*TASK BRIEF:*
What is needed is an exact copy of the records below, with the pictures left out.

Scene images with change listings
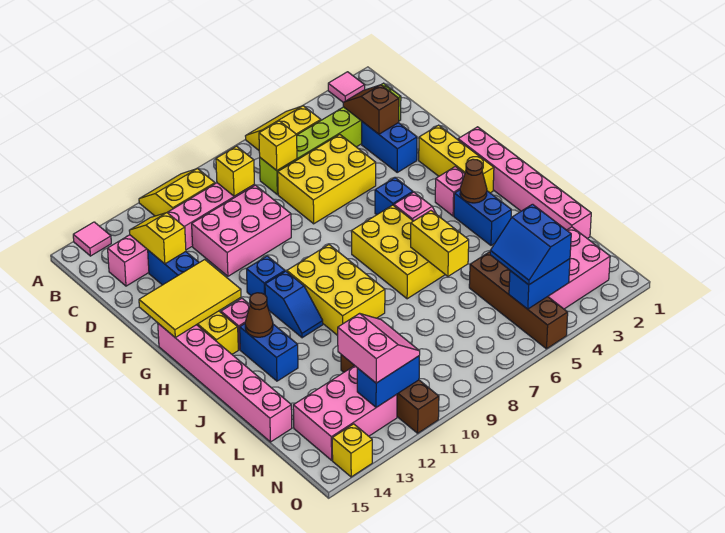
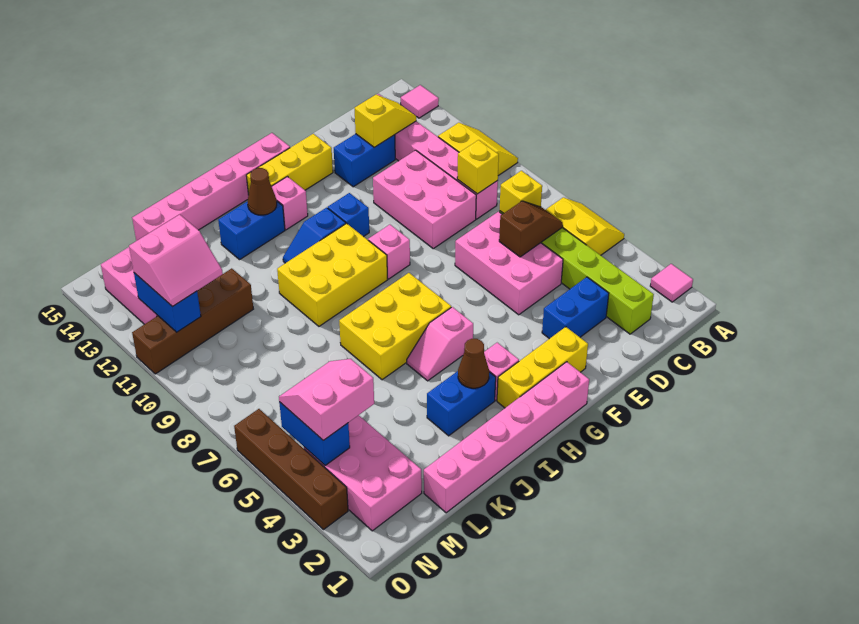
brown slope C3:D3 level 2 top D -> brown slope C6:D6 level 2 top D
yellow brick D5:E7 level 1 -> pink brick D5:E7 level 1
yellow tile F13:G15 level 2 -> none
blue brick G5 level 1 -> none
none -> pink brick G9 level 1
yellow brick J6:K6 level 2 -> none
brown brick L5:O5 level 1 -> brown brick O3:O6 level 1
blue slope M4:N5 level 3 top 4 -> pink slope M4:N5 level 3 top 4
yellow brick O14 level 1 -> none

*RESPONSE BELOW:*
brown slope C3:D3 level 2 top D -> brown slope C6:D6 level 2 top D
yellow brick D5:E7 level 1 -> pink brick D5:E7 level 1
yellow tile F13:G15 level 2 -> none
blue brick G5 level 1 -> none
none -> pink brick G9 level 1
yellow brick J6:K6 level 2 -> none
brown brick L5:O5 level 1 -> brown brick O3:O6 level 1
blue slope M4:N5 level 3 top 4 -> pink slope M4:N5 level 3 top 4
yellow brick O14 level 1 -> none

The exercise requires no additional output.